(Part of a data file)
══════════

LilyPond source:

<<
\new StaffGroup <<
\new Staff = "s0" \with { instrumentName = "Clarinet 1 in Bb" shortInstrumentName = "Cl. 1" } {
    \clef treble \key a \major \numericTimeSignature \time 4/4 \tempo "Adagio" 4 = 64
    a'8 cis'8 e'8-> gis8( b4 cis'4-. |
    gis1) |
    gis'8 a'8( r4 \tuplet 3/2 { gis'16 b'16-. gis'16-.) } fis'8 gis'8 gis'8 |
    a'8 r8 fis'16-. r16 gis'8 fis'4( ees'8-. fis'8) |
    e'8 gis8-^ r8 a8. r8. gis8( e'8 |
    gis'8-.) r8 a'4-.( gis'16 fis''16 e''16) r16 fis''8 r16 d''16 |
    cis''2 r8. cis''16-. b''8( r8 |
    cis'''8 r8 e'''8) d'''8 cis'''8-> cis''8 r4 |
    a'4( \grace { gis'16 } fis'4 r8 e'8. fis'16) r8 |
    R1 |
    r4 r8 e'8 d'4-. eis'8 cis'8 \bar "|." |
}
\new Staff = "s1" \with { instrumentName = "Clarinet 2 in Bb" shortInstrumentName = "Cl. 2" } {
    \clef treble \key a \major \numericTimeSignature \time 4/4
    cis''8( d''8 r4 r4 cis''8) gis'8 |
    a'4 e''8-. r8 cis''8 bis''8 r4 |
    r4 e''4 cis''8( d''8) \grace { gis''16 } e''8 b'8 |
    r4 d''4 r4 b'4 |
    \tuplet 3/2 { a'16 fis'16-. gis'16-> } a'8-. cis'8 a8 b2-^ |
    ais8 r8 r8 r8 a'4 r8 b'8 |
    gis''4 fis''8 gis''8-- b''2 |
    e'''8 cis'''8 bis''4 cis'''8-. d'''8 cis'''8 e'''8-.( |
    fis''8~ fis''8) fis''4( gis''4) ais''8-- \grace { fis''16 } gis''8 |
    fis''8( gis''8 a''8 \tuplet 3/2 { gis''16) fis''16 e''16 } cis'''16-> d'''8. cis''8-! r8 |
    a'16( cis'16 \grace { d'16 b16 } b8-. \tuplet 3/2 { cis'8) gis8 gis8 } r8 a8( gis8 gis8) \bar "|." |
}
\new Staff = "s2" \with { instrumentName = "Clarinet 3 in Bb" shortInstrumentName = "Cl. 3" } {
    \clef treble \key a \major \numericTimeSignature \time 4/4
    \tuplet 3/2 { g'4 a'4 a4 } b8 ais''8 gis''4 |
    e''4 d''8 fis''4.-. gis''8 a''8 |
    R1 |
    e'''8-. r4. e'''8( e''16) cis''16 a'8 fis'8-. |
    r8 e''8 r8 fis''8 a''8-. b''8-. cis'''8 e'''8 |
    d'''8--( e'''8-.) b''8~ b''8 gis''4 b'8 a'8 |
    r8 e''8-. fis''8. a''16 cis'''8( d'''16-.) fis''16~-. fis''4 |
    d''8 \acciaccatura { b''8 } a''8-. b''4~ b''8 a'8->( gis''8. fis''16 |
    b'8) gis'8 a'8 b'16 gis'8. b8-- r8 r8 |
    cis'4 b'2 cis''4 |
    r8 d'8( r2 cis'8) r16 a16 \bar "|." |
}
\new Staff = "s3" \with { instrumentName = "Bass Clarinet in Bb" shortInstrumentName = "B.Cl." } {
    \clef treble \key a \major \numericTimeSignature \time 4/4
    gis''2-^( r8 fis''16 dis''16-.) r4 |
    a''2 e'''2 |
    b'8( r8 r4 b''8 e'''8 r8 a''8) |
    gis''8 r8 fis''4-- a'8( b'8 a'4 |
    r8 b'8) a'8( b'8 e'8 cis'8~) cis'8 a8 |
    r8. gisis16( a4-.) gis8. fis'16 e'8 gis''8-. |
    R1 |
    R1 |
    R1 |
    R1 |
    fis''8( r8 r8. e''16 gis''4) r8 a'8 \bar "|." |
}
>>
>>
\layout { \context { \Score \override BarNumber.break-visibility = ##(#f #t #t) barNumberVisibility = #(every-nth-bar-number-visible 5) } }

══════════

Return each line from the listing above that contains the string "tuplet".

### Answer
    gis'8 a'8( r4 \tuplet 3/2 { gis'16 b'16-. gis'16-.) } fis'8 gis'8 gis'8 |
    \tuplet 3/2 { a'16 fis'16-. gis'16-> } a'8-. cis'8 a8 b2-^ |
    fis''8( gis''8 a''8 \tuplet 3/2 { gis''16) fis''16 e''16 } cis'''16-> d'''8. cis''8-! r8 |
    a'16( cis'16 \grace { d'16 b16 } b8-. \tuplet 3/2 { cis'8) gis8 gis8 } r8 a8( gis8 gis8) \bar "|." |
    \tuplet 3/2 { g'4 a'4 a4 } b8 ais''8 gis''4 |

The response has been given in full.